------ Extracted material ------
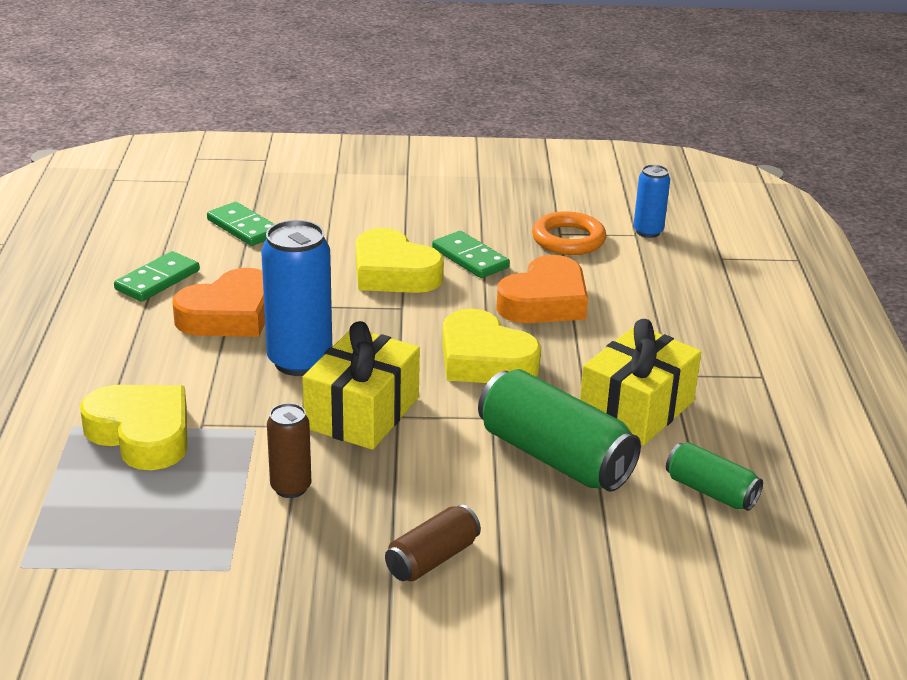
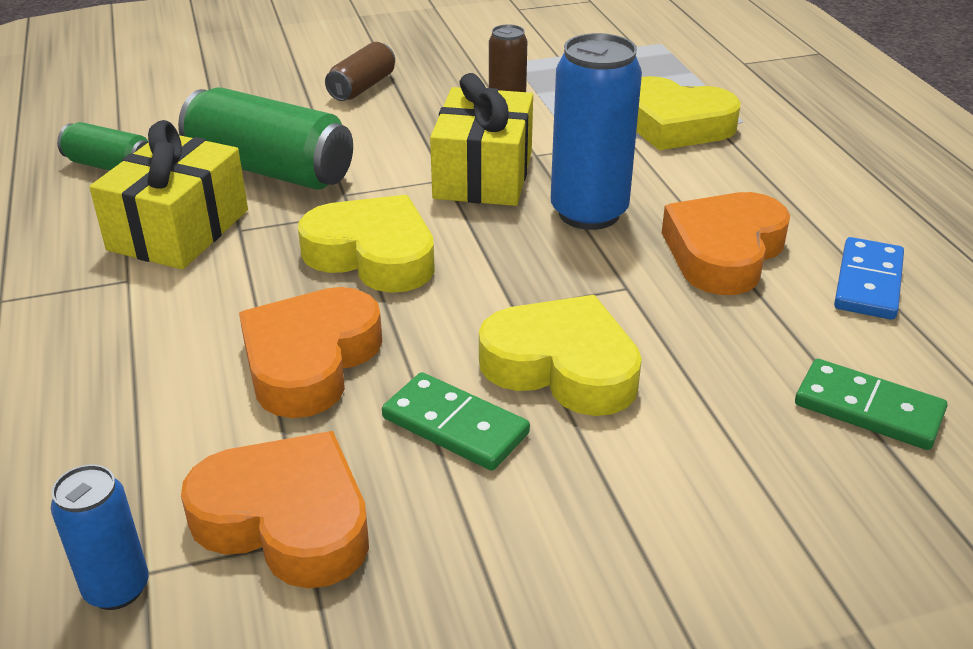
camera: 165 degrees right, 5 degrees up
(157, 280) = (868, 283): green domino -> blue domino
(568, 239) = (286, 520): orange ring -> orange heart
------
------ Extracted material ------
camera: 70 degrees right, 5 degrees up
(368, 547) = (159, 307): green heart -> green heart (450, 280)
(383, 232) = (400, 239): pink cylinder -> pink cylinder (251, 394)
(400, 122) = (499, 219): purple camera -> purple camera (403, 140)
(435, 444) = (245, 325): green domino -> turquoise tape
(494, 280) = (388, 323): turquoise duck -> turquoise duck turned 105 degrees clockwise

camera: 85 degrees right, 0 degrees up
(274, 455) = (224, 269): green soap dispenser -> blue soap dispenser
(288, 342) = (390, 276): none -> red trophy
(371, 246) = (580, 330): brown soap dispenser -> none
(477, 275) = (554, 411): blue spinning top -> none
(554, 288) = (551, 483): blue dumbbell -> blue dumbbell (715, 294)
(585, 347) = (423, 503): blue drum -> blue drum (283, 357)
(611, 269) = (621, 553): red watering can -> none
------
* [What you have to do]: Reprint exactly the lines above that start at the one with "(400, 122) = (499, 219): purple" and end at the one with "(288, 342) = (390, 276): none -> red trophy", keeping both and adding none.

* [Exercise solution]:
(400, 122) = (499, 219): purple camera -> purple camera (403, 140)
(435, 444) = (245, 325): green domino -> turquoise tape
(494, 280) = (388, 323): turquoise duck -> turquoise duck turned 105 degrees clockwise

camera: 85 degrees right, 0 degrees up
(274, 455) = (224, 269): green soap dispenser -> blue soap dispenser
(288, 342) = (390, 276): none -> red trophy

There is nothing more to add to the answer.